BEGIN

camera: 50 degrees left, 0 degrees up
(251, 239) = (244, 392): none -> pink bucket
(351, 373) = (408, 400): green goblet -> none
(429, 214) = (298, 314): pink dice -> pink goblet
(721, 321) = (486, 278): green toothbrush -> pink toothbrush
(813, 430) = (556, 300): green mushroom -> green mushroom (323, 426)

END
BEGIN

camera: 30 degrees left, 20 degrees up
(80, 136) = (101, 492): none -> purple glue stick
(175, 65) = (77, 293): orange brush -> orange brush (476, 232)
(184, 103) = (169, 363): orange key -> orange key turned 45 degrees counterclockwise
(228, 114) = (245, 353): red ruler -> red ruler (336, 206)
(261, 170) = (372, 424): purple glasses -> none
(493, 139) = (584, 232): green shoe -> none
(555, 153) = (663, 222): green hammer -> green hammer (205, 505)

END

__Activity__
Find the word "pink" in the entries and show each line where it is found.

__Task response__
(251, 239) = (244, 392): none -> pink bucket
(429, 214) = (298, 314): pink dice -> pink goblet
(721, 321) = (486, 278): green toothbrush -> pink toothbrush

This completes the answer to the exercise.